==== Provided material ====

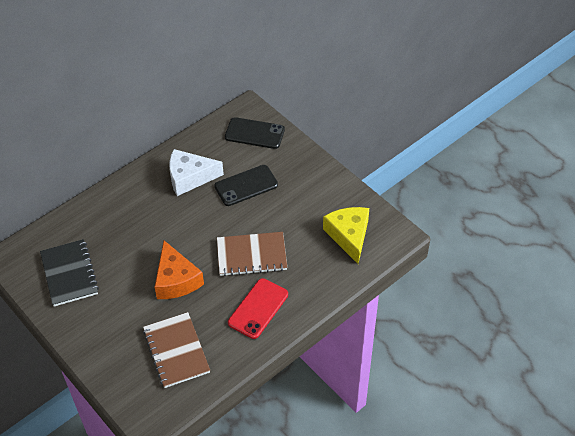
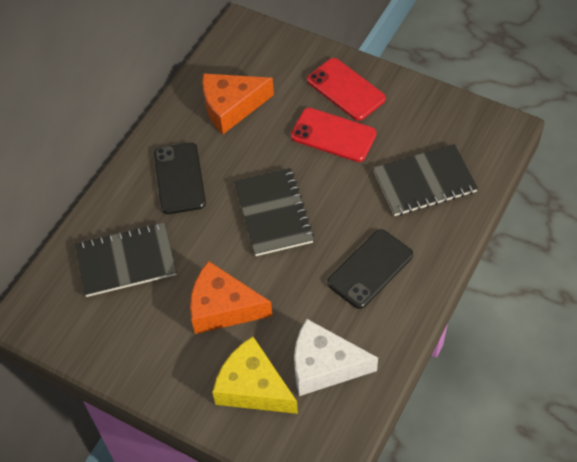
black notebook: 1 -> 3
brown notebook: 2 -> 0
orange cheese: 1 -> 2
red phone: 1 -> 2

====

**Activity:**
None of the pictures should be reproduced; all other material above must be set down exactly.

**Solution:**
black notebook: 1 -> 3
brown notebook: 2 -> 0
orange cheese: 1 -> 2
red phone: 1 -> 2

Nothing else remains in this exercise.